Reading through the lines below, count those that include the string "JACK"; the answer is that number and nothing else.

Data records
"""

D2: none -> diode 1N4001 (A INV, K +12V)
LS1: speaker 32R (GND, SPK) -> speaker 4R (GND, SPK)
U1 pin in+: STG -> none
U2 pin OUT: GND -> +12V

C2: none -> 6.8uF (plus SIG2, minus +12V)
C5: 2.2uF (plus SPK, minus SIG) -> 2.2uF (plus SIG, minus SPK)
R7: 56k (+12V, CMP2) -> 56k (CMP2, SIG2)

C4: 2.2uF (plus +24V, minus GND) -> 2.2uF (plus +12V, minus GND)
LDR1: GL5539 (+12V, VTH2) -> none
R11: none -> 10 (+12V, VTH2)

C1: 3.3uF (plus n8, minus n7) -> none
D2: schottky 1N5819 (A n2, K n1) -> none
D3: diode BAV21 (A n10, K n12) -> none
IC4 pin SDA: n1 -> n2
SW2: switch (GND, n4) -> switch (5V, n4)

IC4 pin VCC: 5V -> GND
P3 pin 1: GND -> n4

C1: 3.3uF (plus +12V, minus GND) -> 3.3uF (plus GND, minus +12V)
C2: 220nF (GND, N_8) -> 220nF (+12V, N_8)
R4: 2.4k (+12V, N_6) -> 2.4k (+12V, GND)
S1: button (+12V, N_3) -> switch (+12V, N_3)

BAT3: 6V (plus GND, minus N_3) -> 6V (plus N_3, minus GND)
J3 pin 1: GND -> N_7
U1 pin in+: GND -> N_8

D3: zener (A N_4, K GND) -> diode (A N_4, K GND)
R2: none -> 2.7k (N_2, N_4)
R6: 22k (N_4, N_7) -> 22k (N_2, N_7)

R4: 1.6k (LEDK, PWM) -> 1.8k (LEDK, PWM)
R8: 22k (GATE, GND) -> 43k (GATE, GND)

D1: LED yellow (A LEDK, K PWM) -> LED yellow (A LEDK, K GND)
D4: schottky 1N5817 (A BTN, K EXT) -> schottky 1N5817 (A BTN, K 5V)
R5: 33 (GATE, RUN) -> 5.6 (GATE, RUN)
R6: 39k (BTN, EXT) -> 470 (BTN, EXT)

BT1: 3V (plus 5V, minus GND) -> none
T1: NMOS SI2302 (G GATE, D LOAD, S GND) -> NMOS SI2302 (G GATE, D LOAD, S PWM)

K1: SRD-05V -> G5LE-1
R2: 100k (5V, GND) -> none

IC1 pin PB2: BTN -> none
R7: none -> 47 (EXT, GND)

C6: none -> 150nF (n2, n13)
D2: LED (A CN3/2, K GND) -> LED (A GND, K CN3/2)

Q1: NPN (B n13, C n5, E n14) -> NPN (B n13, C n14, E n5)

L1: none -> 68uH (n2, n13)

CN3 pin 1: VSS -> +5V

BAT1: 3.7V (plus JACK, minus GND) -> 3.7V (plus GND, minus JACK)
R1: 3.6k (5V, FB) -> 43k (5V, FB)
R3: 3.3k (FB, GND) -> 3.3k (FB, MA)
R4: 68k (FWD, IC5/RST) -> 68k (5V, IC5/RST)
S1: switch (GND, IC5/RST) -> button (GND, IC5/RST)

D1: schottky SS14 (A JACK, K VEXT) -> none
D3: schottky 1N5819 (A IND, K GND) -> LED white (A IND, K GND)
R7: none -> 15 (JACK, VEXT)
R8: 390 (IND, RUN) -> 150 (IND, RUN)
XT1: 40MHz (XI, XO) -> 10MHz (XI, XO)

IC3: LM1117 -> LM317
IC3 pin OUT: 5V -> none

"""

Task solution - 3